### DATA SHOWN ###

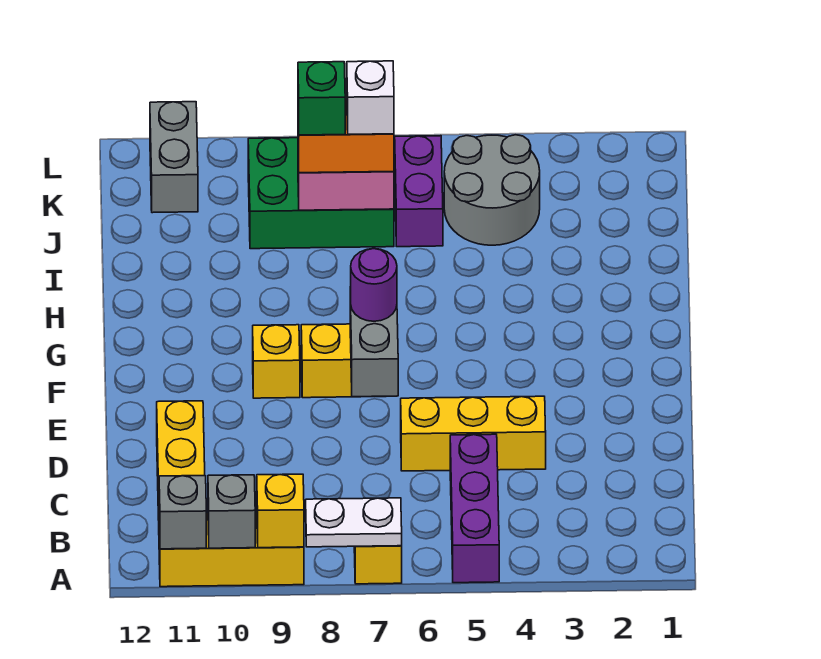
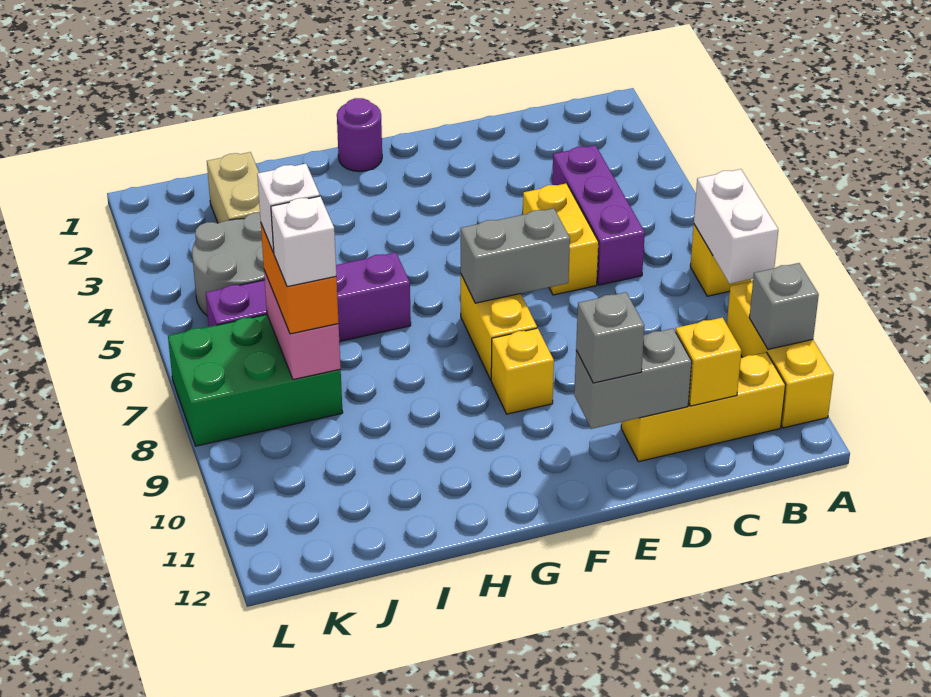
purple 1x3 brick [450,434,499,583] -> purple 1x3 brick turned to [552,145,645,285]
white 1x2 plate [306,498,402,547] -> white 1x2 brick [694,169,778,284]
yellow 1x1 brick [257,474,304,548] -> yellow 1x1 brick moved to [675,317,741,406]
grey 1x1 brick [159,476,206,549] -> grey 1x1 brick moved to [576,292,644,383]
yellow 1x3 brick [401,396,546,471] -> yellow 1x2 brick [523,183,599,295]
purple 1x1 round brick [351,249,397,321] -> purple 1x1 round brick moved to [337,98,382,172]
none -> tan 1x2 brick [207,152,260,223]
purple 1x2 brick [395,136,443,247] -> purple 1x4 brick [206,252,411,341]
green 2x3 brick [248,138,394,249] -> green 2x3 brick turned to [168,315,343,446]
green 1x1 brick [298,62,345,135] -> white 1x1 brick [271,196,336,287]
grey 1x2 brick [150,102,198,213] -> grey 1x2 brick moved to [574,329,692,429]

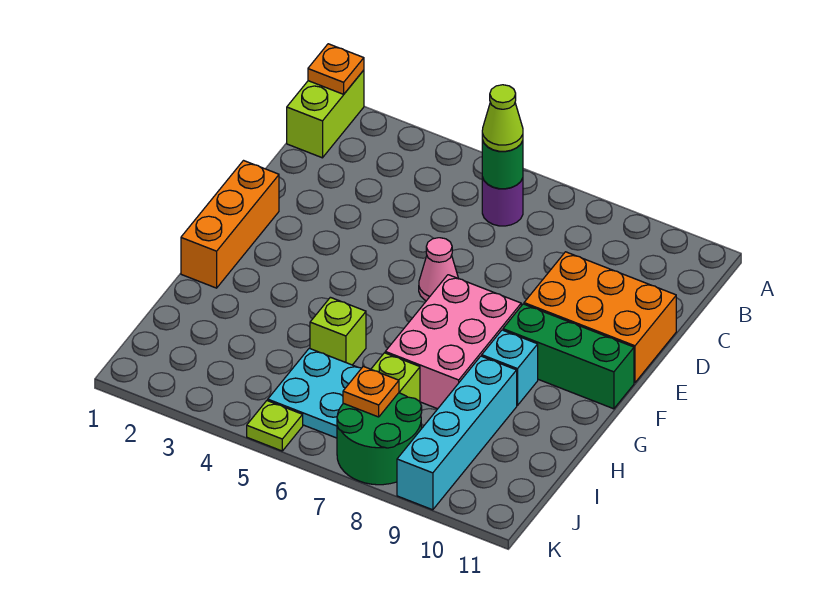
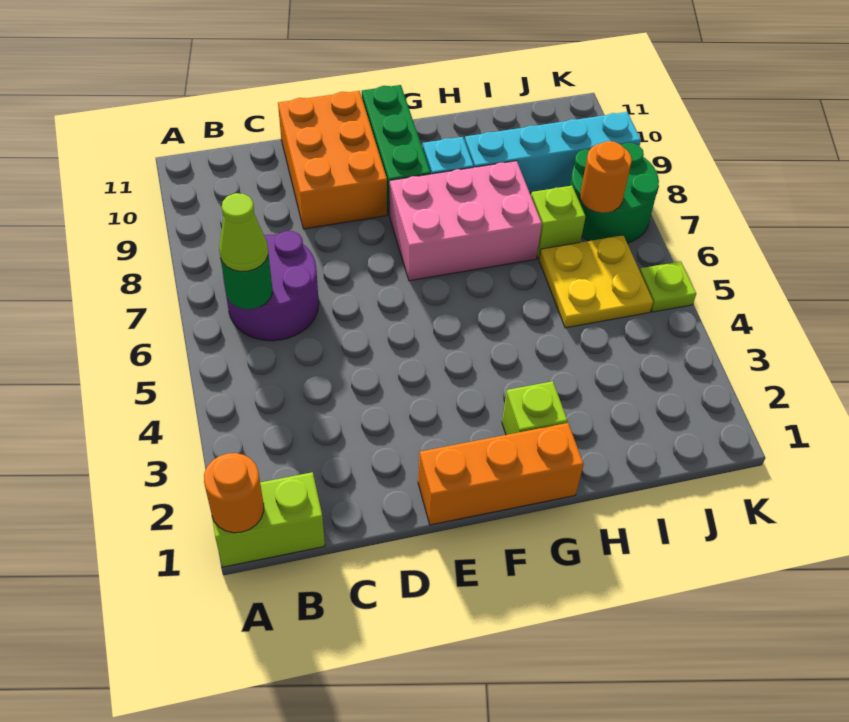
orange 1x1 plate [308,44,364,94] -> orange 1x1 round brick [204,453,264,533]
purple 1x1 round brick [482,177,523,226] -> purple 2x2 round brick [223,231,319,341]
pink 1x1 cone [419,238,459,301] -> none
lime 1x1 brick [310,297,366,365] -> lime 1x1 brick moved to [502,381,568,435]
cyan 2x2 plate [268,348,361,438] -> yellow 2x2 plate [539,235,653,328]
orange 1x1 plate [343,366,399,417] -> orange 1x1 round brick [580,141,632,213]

###
### DATA SHOWN ###

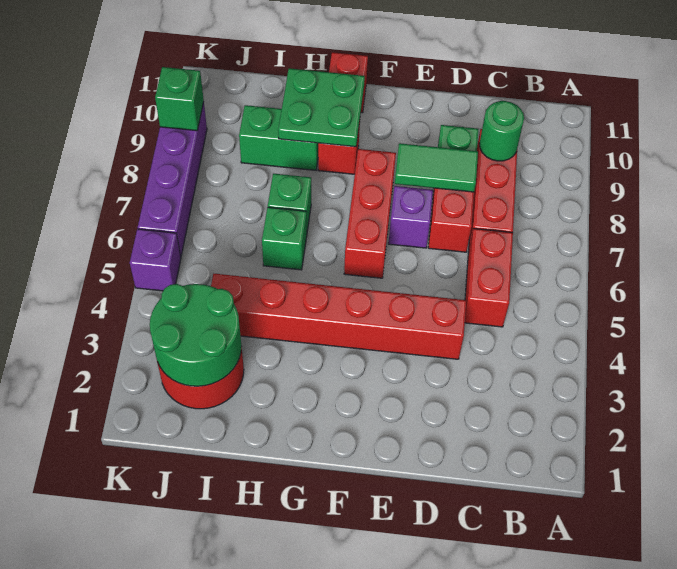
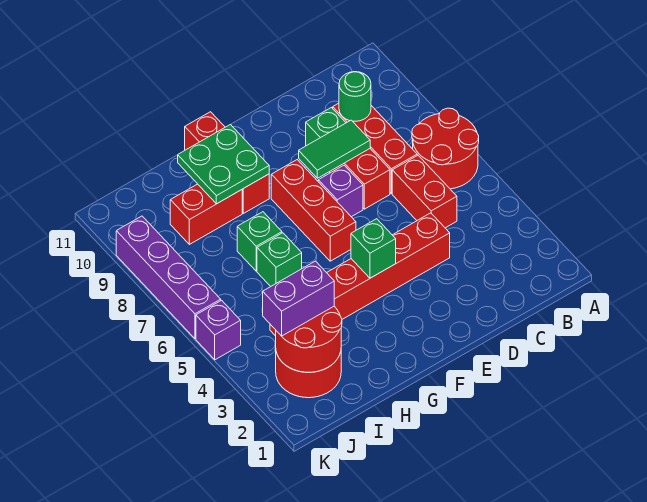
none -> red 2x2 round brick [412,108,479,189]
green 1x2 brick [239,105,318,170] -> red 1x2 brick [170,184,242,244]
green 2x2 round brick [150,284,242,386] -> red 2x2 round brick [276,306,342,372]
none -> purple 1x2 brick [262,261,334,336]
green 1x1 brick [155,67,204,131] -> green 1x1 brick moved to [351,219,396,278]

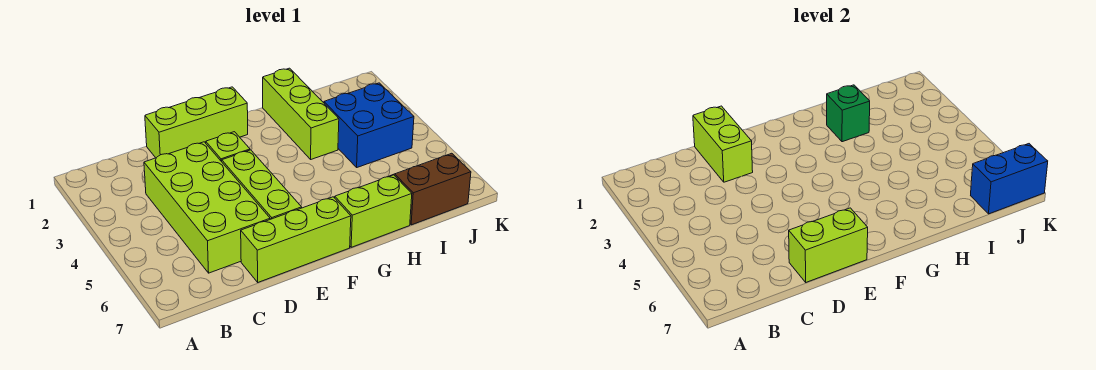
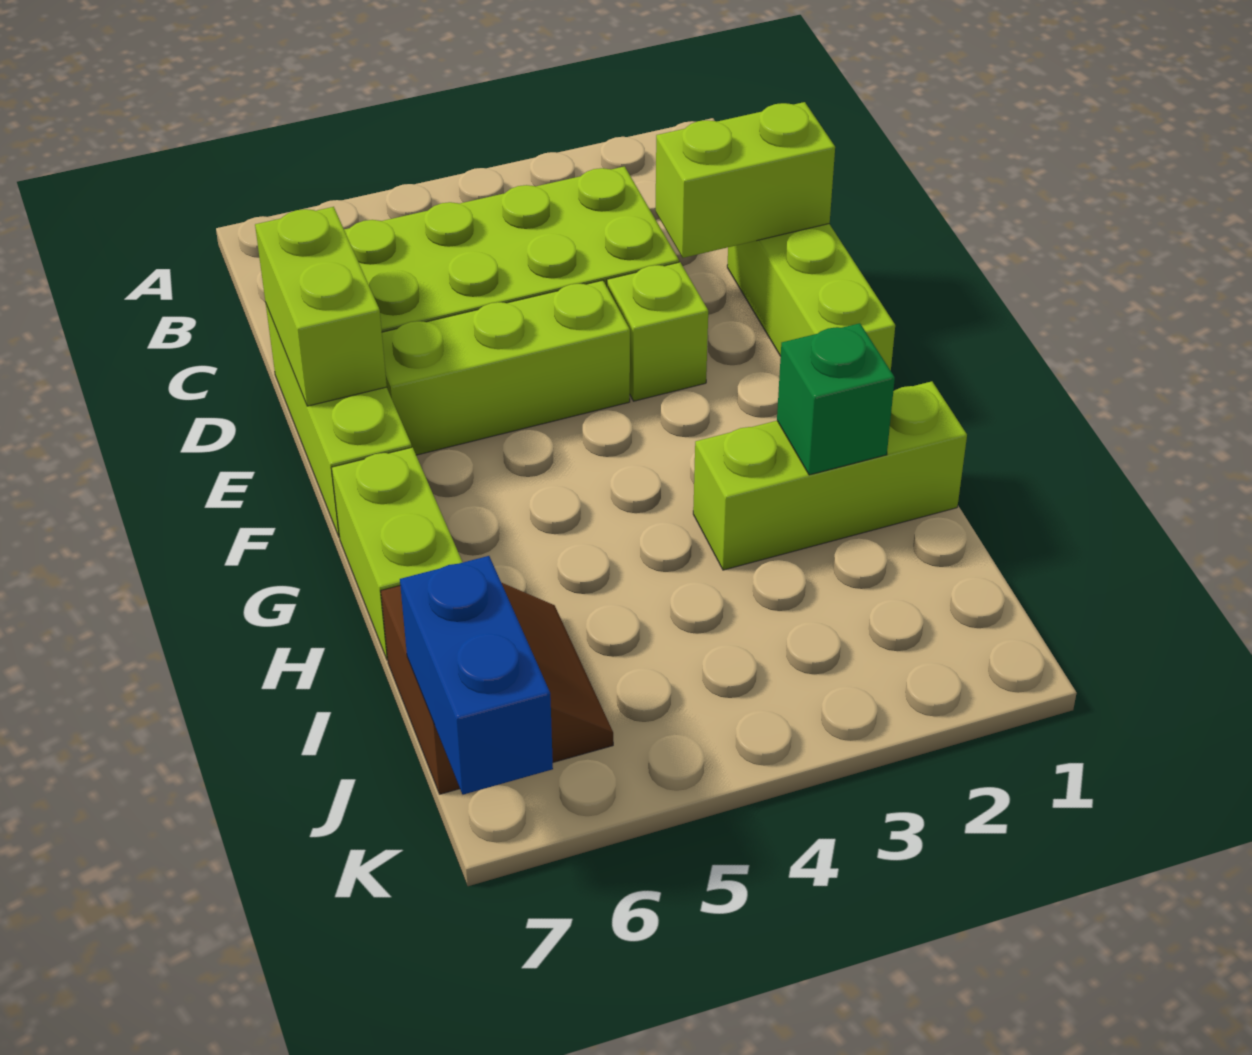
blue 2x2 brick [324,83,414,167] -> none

###
### DATA SHOWN ###

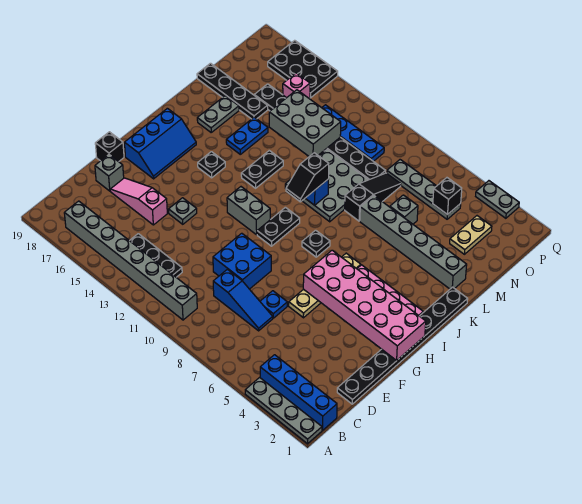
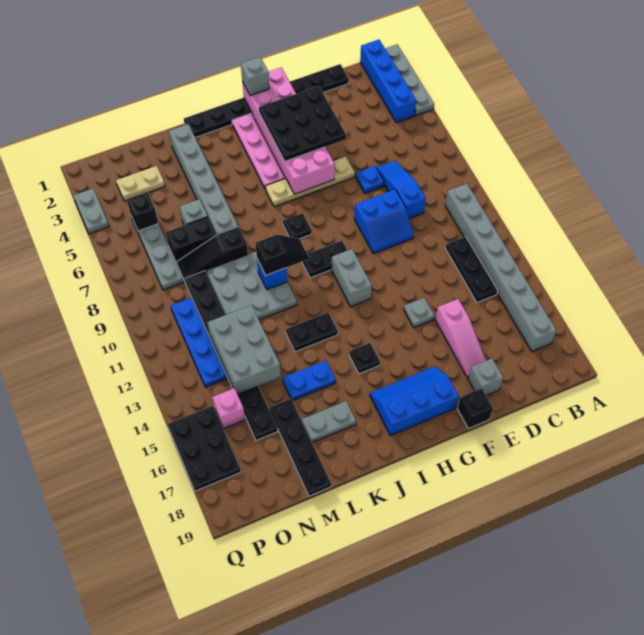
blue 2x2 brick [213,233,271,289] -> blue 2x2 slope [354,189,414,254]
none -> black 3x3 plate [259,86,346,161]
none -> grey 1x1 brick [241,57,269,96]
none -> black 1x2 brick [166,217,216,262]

###

_WHAT IS BEING ASKED_. Above is a listing; print exactly its lines from the one with "purple 1x3 brick [450,434,499,583]" through the one with "yellow 1x1 brick [257,474,304,548]", and no other lines.

_SOLVED PROBLEM_.
purple 1x3 brick [450,434,499,583] -> purple 1x3 brick turned to [552,145,645,285]
white 1x2 plate [306,498,402,547] -> white 1x2 brick [694,169,778,284]
yellow 1x1 brick [257,474,304,548] -> yellow 1x1 brick moved to [675,317,741,406]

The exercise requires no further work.